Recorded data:
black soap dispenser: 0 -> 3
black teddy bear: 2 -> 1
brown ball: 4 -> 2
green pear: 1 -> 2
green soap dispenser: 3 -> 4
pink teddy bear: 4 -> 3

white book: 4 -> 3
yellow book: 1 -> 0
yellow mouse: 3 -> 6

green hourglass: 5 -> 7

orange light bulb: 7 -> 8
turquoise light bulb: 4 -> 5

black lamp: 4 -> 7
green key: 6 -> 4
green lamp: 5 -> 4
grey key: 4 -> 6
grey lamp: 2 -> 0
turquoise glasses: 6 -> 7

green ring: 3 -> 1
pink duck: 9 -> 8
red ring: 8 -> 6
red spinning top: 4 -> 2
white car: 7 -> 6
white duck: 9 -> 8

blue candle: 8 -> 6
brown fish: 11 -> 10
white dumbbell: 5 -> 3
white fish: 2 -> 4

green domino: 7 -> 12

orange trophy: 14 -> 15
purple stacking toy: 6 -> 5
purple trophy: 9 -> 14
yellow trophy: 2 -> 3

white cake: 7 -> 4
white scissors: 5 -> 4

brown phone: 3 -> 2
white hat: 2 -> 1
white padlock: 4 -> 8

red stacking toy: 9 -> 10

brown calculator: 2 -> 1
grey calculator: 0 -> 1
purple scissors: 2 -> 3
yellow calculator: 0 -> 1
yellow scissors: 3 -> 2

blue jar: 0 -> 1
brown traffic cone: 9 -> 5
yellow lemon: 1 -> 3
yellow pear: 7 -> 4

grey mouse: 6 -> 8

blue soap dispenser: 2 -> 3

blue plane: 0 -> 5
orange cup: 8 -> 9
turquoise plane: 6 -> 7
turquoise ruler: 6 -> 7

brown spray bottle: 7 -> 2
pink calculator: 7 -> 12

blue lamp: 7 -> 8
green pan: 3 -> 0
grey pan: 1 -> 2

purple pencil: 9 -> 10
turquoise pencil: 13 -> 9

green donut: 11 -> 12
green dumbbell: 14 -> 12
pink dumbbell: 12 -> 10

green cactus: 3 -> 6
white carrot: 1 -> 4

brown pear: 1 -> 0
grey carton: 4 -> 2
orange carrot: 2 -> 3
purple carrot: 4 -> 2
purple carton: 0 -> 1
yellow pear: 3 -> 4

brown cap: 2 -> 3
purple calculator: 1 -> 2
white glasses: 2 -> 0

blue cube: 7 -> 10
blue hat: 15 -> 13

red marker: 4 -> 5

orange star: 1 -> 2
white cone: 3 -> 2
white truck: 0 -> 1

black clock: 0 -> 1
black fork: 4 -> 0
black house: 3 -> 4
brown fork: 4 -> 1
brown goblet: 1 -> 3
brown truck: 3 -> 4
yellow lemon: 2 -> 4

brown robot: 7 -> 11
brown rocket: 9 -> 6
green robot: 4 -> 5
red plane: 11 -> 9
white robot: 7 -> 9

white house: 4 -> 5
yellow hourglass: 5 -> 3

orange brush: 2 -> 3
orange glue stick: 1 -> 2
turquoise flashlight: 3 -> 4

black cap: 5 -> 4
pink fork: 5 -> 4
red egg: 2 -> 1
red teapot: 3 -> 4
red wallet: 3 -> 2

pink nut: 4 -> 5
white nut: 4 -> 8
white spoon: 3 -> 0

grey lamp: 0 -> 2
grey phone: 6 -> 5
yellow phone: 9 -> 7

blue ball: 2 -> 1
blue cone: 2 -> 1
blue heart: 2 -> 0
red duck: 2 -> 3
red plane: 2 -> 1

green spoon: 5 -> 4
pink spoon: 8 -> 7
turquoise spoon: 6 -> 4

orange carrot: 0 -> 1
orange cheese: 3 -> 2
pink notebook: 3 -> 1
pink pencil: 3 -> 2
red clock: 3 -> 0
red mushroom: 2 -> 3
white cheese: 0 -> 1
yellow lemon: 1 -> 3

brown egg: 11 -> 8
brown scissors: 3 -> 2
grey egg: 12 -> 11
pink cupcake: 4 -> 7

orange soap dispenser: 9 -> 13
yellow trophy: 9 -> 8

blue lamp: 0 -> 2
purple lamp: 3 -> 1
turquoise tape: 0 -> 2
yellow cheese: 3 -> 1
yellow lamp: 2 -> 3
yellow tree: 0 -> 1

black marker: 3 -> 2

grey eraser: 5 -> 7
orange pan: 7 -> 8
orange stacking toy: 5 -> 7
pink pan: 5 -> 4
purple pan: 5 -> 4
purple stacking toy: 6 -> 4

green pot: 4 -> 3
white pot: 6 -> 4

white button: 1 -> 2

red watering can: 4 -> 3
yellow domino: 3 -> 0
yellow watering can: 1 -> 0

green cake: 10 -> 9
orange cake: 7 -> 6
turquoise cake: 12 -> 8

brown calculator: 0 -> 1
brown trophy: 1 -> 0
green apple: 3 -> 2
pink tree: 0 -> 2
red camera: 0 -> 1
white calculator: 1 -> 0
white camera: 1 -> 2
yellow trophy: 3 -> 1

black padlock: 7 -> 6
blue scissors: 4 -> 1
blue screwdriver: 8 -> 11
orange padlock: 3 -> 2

• _Exercise details_
Retype the records in their entirety, matching each one exactly.

• _Reply_
black soap dispenser: 0 -> 3
black teddy bear: 2 -> 1
brown ball: 4 -> 2
green pear: 1 -> 2
green soap dispenser: 3 -> 4
pink teddy bear: 4 -> 3

white book: 4 -> 3
yellow book: 1 -> 0
yellow mouse: 3 -> 6

green hourglass: 5 -> 7

orange light bulb: 7 -> 8
turquoise light bulb: 4 -> 5

black lamp: 4 -> 7
green key: 6 -> 4
green lamp: 5 -> 4
grey key: 4 -> 6
grey lamp: 2 -> 0
turquoise glasses: 6 -> 7

green ring: 3 -> 1
pink duck: 9 -> 8
red ring: 8 -> 6
red spinning top: 4 -> 2
white car: 7 -> 6
white duck: 9 -> 8

blue candle: 8 -> 6
brown fish: 11 -> 10
white dumbbell: 5 -> 3
white fish: 2 -> 4

green domino: 7 -> 12

orange trophy: 14 -> 15
purple stacking toy: 6 -> 5
purple trophy: 9 -> 14
yellow trophy: 2 -> 3

white cake: 7 -> 4
white scissors: 5 -> 4

brown phone: 3 -> 2
white hat: 2 -> 1
white padlock: 4 -> 8

red stacking toy: 9 -> 10

brown calculator: 2 -> 1
grey calculator: 0 -> 1
purple scissors: 2 -> 3
yellow calculator: 0 -> 1
yellow scissors: 3 -> 2

blue jar: 0 -> 1
brown traffic cone: 9 -> 5
yellow lemon: 1 -> 3
yellow pear: 7 -> 4

grey mouse: 6 -> 8

blue soap dispenser: 2 -> 3

blue plane: 0 -> 5
orange cup: 8 -> 9
turquoise plane: 6 -> 7
turquoise ruler: 6 -> 7

brown spray bottle: 7 -> 2
pink calculator: 7 -> 12

blue lamp: 7 -> 8
green pan: 3 -> 0
grey pan: 1 -> 2

purple pencil: 9 -> 10
turquoise pencil: 13 -> 9

green donut: 11 -> 12
green dumbbell: 14 -> 12
pink dumbbell: 12 -> 10

green cactus: 3 -> 6
white carrot: 1 -> 4

brown pear: 1 -> 0
grey carton: 4 -> 2
orange carrot: 2 -> 3
purple carrot: 4 -> 2
purple carton: 0 -> 1
yellow pear: 3 -> 4

brown cap: 2 -> 3
purple calculator: 1 -> 2
white glasses: 2 -> 0

blue cube: 7 -> 10
blue hat: 15 -> 13

red marker: 4 -> 5

orange star: 1 -> 2
white cone: 3 -> 2
white truck: 0 -> 1

black clock: 0 -> 1
black fork: 4 -> 0
black house: 3 -> 4
brown fork: 4 -> 1
brown goblet: 1 -> 3
brown truck: 3 -> 4
yellow lemon: 2 -> 4

brown robot: 7 -> 11
brown rocket: 9 -> 6
green robot: 4 -> 5
red plane: 11 -> 9
white robot: 7 -> 9

white house: 4 -> 5
yellow hourglass: 5 -> 3

orange brush: 2 -> 3
orange glue stick: 1 -> 2
turquoise flashlight: 3 -> 4

black cap: 5 -> 4
pink fork: 5 -> 4
red egg: 2 -> 1
red teapot: 3 -> 4
red wallet: 3 -> 2

pink nut: 4 -> 5
white nut: 4 -> 8
white spoon: 3 -> 0

grey lamp: 0 -> 2
grey phone: 6 -> 5
yellow phone: 9 -> 7

blue ball: 2 -> 1
blue cone: 2 -> 1
blue heart: 2 -> 0
red duck: 2 -> 3
red plane: 2 -> 1

green spoon: 5 -> 4
pink spoon: 8 -> 7
turquoise spoon: 6 -> 4

orange carrot: 0 -> 1
orange cheese: 3 -> 2
pink notebook: 3 -> 1
pink pencil: 3 -> 2
red clock: 3 -> 0
red mushroom: 2 -> 3
white cheese: 0 -> 1
yellow lemon: 1 -> 3

brown egg: 11 -> 8
brown scissors: 3 -> 2
grey egg: 12 -> 11
pink cupcake: 4 -> 7

orange soap dispenser: 9 -> 13
yellow trophy: 9 -> 8

blue lamp: 0 -> 2
purple lamp: 3 -> 1
turquoise tape: 0 -> 2
yellow cheese: 3 -> 1
yellow lamp: 2 -> 3
yellow tree: 0 -> 1

black marker: 3 -> 2

grey eraser: 5 -> 7
orange pan: 7 -> 8
orange stacking toy: 5 -> 7
pink pan: 5 -> 4
purple pan: 5 -> 4
purple stacking toy: 6 -> 4

green pot: 4 -> 3
white pot: 6 -> 4

white button: 1 -> 2

red watering can: 4 -> 3
yellow domino: 3 -> 0
yellow watering can: 1 -> 0

green cake: 10 -> 9
orange cake: 7 -> 6
turquoise cake: 12 -> 8

brown calculator: 0 -> 1
brown trophy: 1 -> 0
green apple: 3 -> 2
pink tree: 0 -> 2
red camera: 0 -> 1
white calculator: 1 -> 0
white camera: 1 -> 2
yellow trophy: 3 -> 1

black padlock: 7 -> 6
blue scissors: 4 -> 1
blue screwdriver: 8 -> 11
orange padlock: 3 -> 2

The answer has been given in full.